*** Begin section ***

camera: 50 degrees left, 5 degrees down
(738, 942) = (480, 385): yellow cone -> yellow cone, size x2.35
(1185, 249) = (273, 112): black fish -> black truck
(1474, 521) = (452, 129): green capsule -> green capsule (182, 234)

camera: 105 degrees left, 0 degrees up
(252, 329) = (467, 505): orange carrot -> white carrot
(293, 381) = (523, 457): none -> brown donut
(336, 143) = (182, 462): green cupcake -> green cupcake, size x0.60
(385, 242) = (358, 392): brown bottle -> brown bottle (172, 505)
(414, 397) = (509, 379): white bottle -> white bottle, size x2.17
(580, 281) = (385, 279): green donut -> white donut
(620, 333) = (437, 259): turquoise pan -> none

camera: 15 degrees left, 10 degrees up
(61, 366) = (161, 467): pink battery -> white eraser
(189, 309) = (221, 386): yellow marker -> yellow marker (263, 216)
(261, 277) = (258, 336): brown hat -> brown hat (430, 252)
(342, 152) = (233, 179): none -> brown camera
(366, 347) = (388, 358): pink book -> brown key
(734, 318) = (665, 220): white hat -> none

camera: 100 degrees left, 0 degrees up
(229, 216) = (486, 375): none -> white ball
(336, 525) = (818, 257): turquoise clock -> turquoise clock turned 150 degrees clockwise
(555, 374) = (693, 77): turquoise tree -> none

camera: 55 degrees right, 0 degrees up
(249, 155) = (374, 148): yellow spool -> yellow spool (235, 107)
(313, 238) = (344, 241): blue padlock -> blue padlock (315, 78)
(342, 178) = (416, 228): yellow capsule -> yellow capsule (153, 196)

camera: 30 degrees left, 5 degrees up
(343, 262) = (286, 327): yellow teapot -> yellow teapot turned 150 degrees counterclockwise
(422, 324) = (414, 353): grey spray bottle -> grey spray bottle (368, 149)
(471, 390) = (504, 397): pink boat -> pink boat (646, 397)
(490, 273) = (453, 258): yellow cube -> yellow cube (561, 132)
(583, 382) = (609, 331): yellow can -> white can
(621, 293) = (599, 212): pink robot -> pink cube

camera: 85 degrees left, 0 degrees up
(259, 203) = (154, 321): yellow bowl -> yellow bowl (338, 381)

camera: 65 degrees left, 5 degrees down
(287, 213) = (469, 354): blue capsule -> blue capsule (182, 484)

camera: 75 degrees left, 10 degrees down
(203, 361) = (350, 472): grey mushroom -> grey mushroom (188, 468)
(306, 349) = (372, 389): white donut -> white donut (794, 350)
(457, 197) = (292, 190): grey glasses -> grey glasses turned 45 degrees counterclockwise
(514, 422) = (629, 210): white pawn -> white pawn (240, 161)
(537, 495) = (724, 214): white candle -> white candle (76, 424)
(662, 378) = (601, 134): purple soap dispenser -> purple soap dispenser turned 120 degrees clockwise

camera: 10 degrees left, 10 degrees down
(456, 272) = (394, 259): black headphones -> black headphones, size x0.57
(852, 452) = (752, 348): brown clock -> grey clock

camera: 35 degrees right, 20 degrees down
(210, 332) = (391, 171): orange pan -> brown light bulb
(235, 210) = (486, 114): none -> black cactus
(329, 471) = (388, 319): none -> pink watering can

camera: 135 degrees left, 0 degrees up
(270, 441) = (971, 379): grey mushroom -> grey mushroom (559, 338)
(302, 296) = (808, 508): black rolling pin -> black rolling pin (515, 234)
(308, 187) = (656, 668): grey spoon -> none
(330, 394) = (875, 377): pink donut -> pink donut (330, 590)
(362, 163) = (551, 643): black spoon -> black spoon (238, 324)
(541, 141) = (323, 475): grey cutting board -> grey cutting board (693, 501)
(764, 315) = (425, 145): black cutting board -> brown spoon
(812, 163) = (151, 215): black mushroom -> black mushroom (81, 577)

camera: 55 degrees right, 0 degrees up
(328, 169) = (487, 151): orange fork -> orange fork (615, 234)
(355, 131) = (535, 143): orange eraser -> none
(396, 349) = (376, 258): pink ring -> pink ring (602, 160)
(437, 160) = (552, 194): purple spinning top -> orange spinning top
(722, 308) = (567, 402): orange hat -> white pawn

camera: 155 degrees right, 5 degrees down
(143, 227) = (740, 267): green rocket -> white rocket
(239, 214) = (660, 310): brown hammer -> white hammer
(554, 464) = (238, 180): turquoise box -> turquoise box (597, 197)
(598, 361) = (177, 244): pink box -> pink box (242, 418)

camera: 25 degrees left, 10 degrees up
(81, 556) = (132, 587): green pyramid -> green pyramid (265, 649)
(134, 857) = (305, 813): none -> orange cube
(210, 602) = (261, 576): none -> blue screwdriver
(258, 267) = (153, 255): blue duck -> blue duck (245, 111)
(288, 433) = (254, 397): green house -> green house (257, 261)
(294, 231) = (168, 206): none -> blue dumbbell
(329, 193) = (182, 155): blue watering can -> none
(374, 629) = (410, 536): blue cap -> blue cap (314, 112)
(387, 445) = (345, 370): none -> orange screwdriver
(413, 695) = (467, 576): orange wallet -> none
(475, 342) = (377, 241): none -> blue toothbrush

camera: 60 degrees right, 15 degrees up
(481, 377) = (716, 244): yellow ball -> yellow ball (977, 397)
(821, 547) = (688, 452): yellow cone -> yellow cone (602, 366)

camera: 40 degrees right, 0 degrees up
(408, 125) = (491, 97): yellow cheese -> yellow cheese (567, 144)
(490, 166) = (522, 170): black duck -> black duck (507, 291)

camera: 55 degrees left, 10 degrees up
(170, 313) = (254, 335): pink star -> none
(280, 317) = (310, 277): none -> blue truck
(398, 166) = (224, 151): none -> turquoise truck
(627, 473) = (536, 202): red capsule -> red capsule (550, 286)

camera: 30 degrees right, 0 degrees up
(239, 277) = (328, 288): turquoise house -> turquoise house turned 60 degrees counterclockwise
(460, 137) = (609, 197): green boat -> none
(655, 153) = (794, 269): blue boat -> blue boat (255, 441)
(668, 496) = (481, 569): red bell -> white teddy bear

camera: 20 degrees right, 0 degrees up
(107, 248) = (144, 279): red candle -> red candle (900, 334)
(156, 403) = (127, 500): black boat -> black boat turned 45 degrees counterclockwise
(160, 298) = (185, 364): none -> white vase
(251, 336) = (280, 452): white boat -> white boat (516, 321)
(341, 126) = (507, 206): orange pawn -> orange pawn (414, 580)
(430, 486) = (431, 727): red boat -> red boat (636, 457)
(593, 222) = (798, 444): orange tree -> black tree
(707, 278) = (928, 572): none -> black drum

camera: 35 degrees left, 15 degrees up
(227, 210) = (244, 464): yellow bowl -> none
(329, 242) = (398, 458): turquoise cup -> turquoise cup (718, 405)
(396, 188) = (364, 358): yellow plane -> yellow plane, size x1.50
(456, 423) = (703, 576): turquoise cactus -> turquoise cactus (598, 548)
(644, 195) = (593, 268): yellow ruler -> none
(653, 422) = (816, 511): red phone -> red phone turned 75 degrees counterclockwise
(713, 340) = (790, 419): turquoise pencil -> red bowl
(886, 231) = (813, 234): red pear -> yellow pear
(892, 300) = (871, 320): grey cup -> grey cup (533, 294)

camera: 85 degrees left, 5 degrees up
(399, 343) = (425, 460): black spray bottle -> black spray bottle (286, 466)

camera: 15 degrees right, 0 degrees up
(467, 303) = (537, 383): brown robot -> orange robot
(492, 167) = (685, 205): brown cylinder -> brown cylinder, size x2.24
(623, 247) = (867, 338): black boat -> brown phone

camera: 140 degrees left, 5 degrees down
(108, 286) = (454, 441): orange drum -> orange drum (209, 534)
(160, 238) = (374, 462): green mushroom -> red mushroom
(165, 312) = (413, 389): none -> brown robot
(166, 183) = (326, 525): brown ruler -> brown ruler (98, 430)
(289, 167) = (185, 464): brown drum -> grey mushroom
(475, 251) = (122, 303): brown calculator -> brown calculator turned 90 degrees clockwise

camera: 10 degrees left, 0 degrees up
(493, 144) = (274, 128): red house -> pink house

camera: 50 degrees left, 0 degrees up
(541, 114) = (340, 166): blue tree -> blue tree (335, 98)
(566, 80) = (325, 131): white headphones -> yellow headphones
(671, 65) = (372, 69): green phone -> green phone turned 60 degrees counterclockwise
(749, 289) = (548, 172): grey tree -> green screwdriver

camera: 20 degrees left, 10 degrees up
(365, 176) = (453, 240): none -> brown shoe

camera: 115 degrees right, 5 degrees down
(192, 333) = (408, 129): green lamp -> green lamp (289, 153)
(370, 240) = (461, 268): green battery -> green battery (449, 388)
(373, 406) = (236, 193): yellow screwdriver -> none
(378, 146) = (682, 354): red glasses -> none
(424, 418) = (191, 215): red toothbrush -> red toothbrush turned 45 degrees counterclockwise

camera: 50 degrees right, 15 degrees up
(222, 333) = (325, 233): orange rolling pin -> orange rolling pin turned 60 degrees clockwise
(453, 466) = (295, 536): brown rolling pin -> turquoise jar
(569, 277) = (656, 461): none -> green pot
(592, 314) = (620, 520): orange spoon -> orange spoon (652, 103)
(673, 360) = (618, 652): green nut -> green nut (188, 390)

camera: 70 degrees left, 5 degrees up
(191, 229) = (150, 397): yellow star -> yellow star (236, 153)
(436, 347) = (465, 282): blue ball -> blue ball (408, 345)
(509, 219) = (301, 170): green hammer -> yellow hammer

*** End section ***

EXERCISE PROMPT:
Copy all lines of the material above where the string "cone" occurs.

ANSWER SECTION:
(738, 942) = (480, 385): yellow cone -> yellow cone, size x2.35
(821, 547) = (688, 452): yellow cone -> yellow cone (602, 366)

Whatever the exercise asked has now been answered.